> **TRY IT**: The answer is the exact text of every line from the one that contains "MIC2 pin GND: GND -> 5V" to the final line of the entries below, with pictures left out.

> **GIVEN RECORDS**:
────────────────

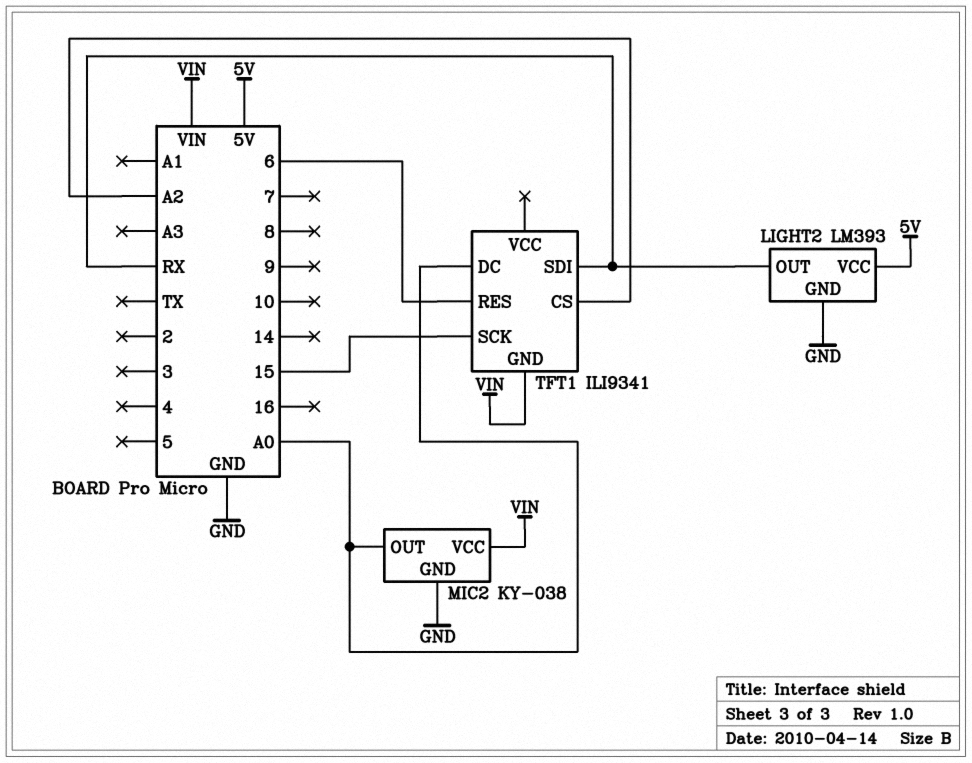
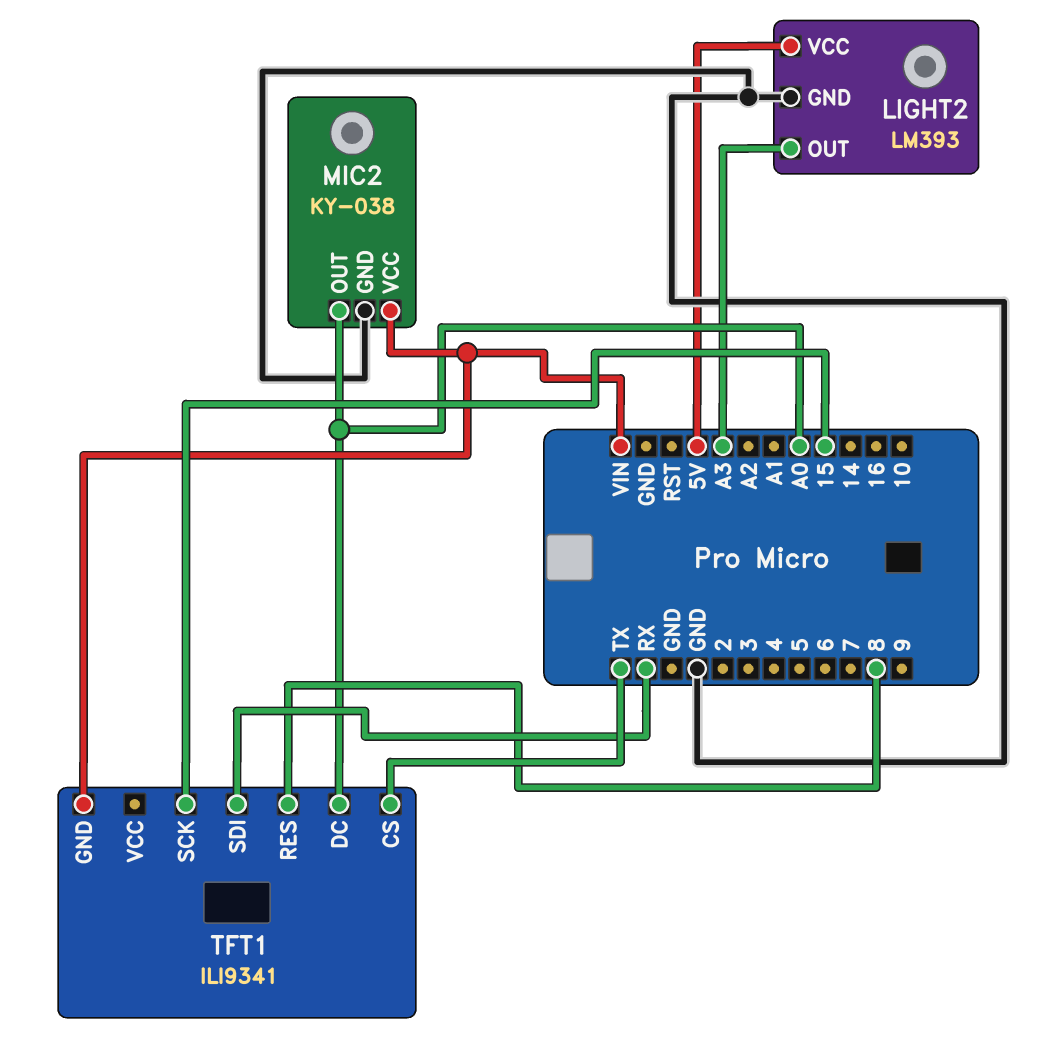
LIGHT2 pin OUT: RX -> A3
TFT1 pin CS: A2 -> TX
TFT1 pin RES: 6 -> 8

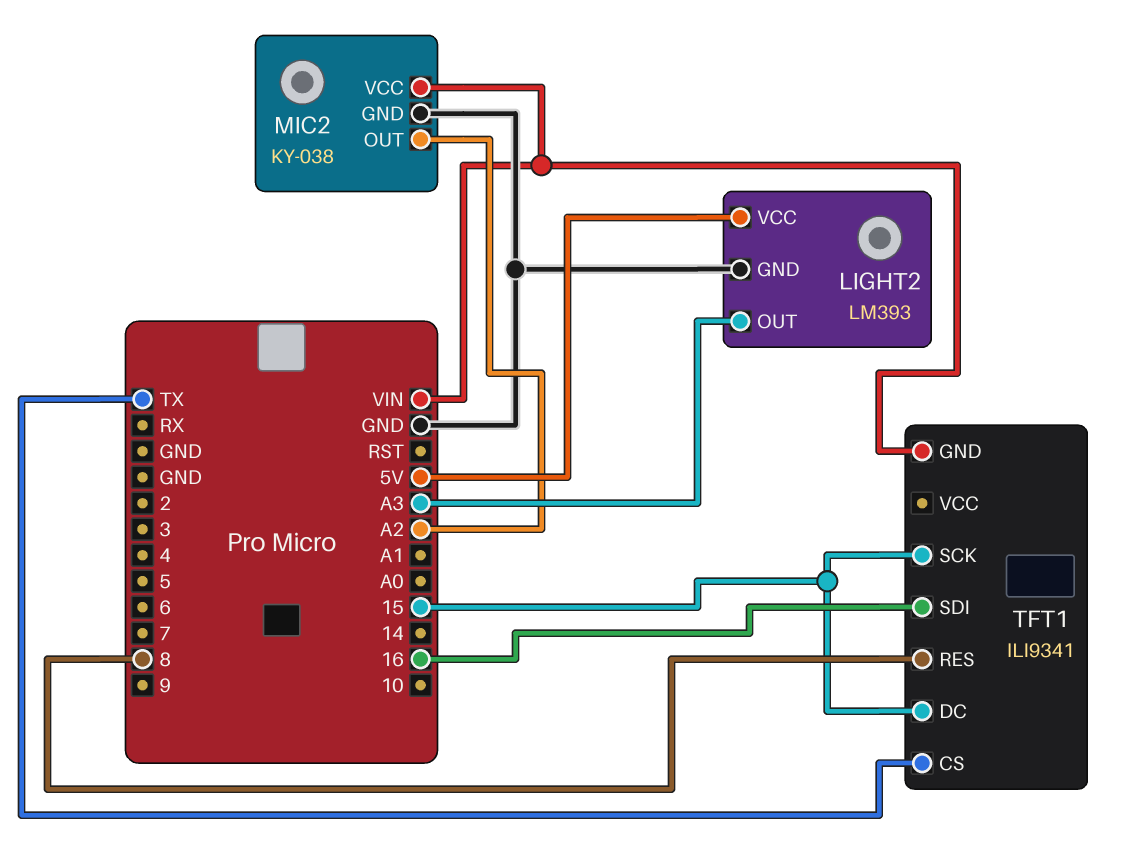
MIC2 pin OUT: A0 -> A2
TFT1 pin DC: A0 -> 15
TFT1 pin SDI: RX -> 16

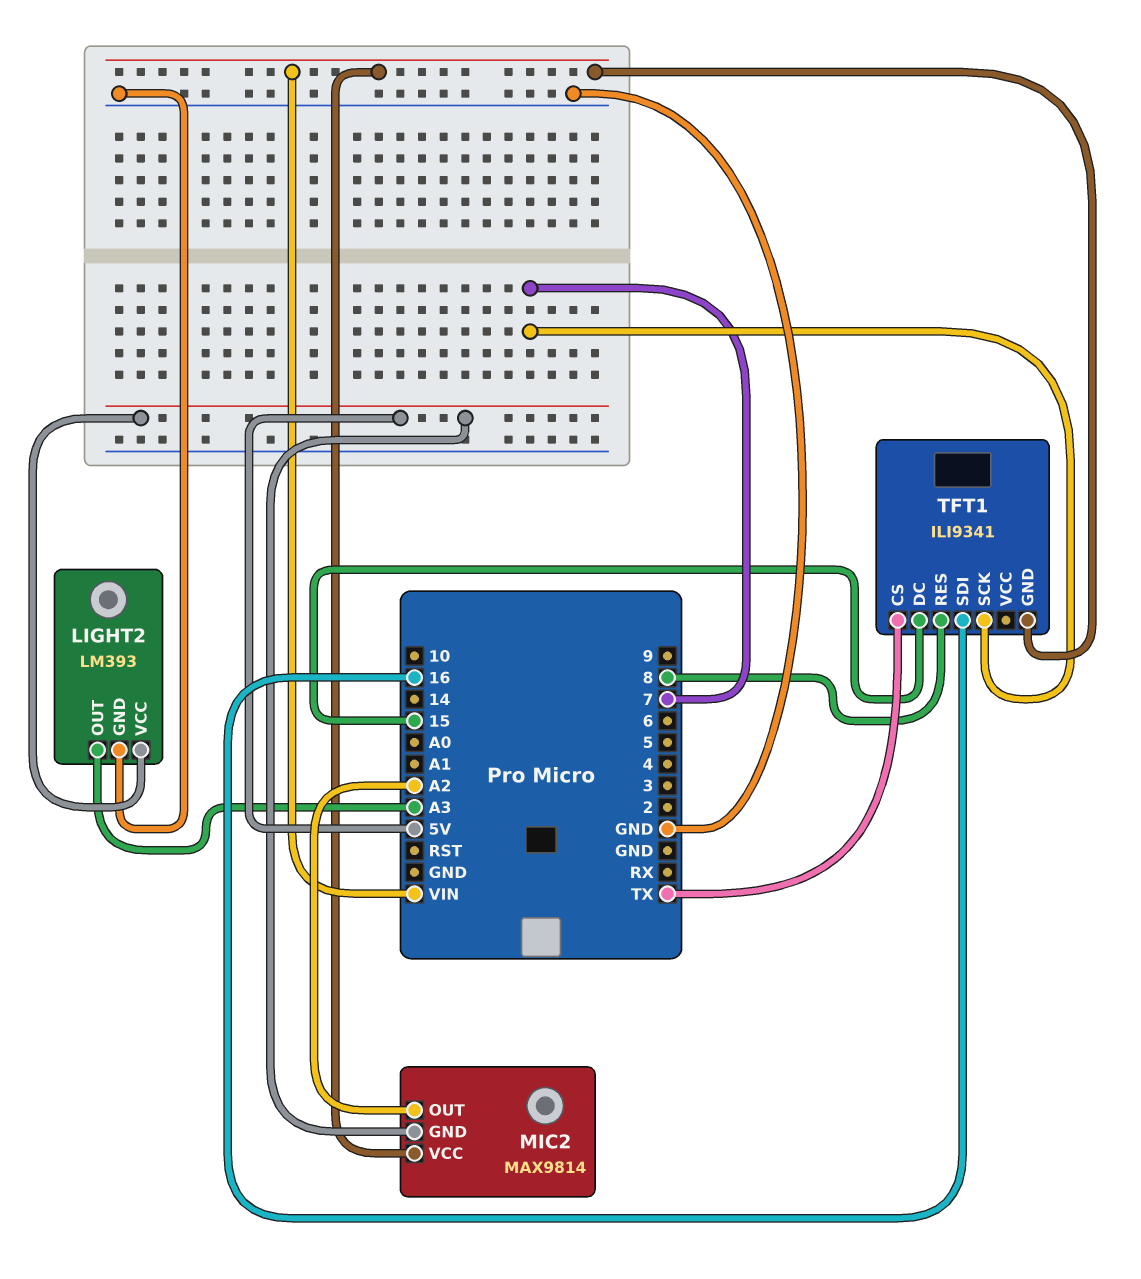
MIC2: KY-038 -> MAX9814
MIC2 pin GND: GND -> 5V
TFT1 pin SCK: 15 -> 7

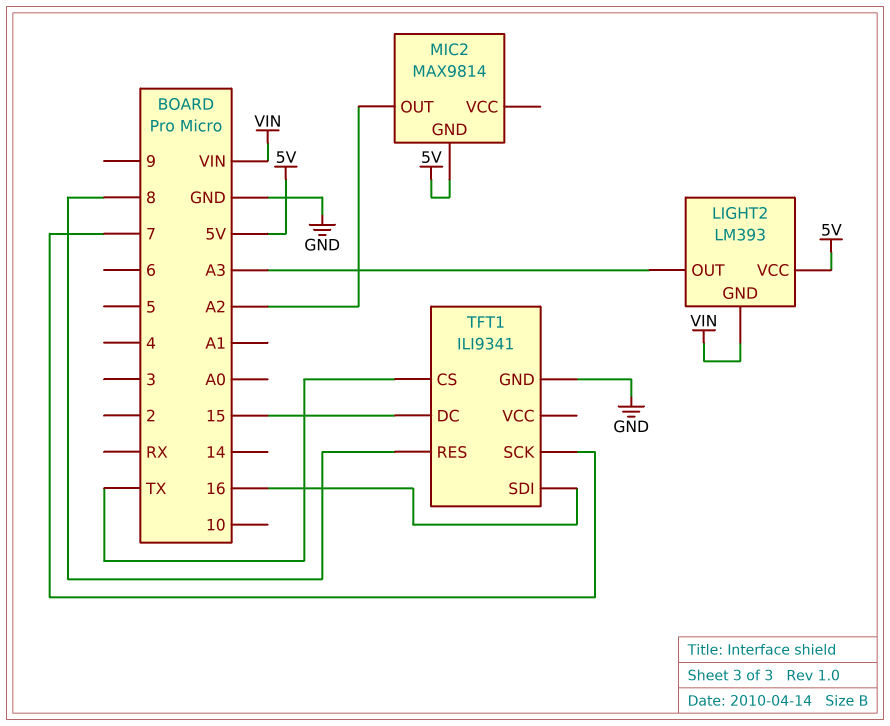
LIGHT2 pin GND: GND -> VIN
MIC2 pin VCC: VIN -> none
TFT1 pin GND: VIN -> GND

────────────────

> **TASK RESPONSE**:
MIC2 pin GND: GND -> 5V
TFT1 pin SCK: 15 -> 7

LIGHT2 pin GND: GND -> VIN
MIC2 pin VCC: VIN -> none
TFT1 pin GND: VIN -> GND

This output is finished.